Instructions to follow
Every record that follows should be copied exactly. No picture belongs in the copy.

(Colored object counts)
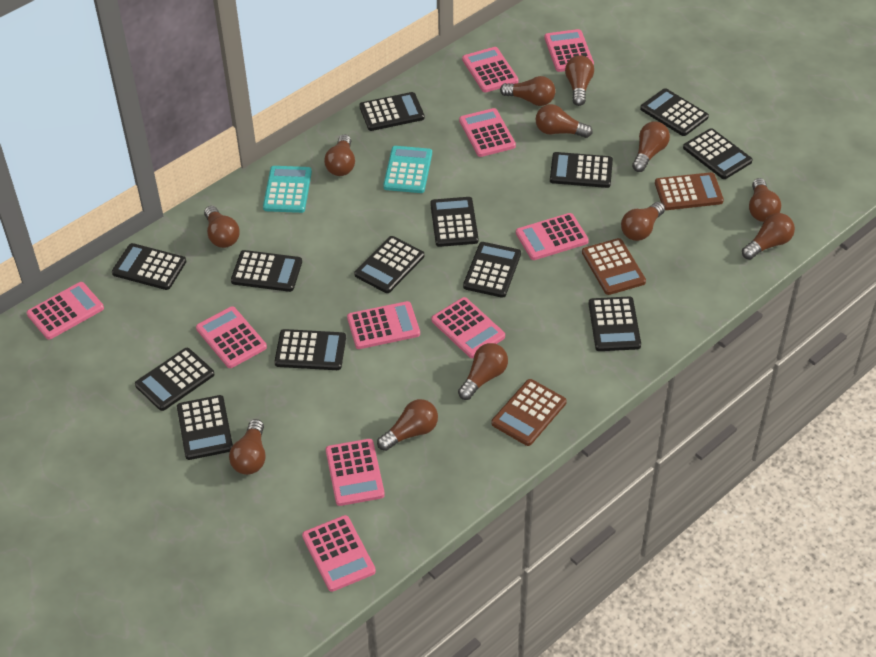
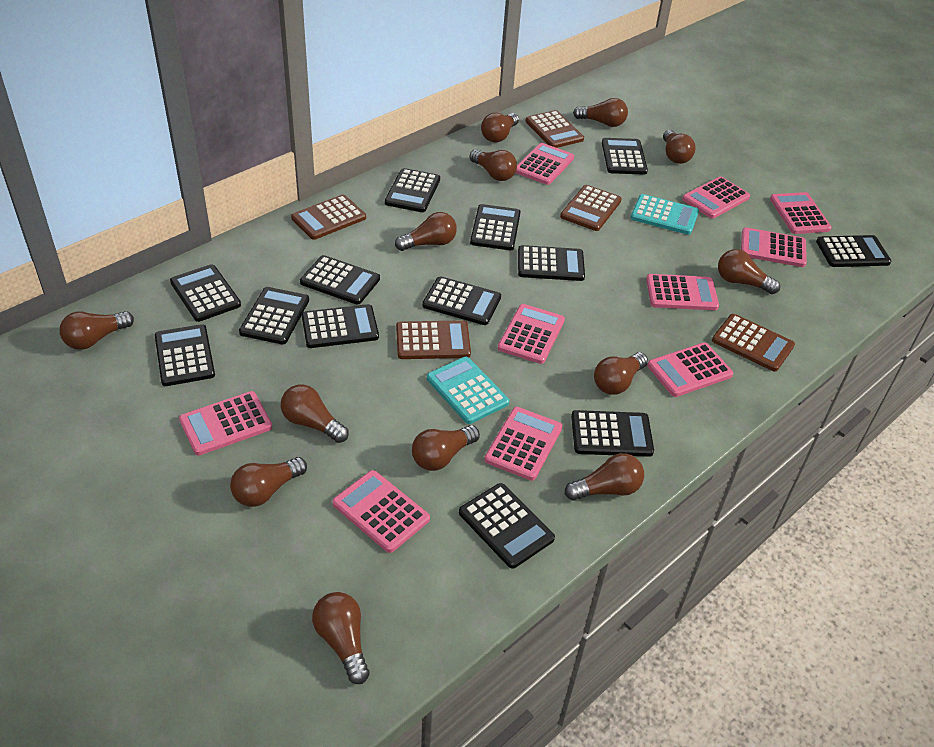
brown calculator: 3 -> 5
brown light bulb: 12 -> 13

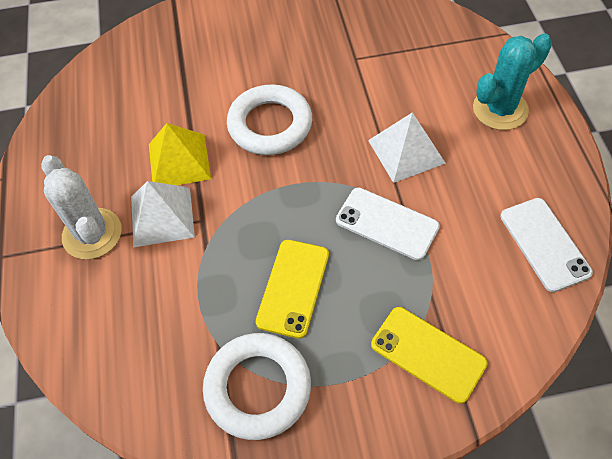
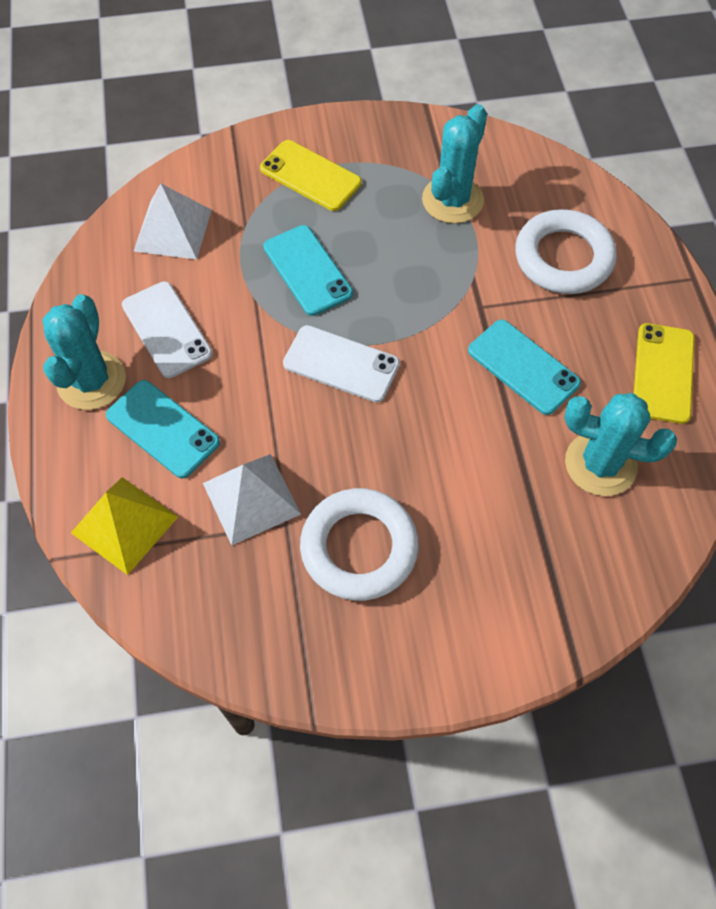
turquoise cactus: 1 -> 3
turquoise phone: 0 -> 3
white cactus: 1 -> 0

Written reply
brown calculator: 3 -> 5
brown light bulb: 12 -> 13

turquoise cactus: 1 -> 3
turquoise phone: 0 -> 3
white cactus: 1 -> 0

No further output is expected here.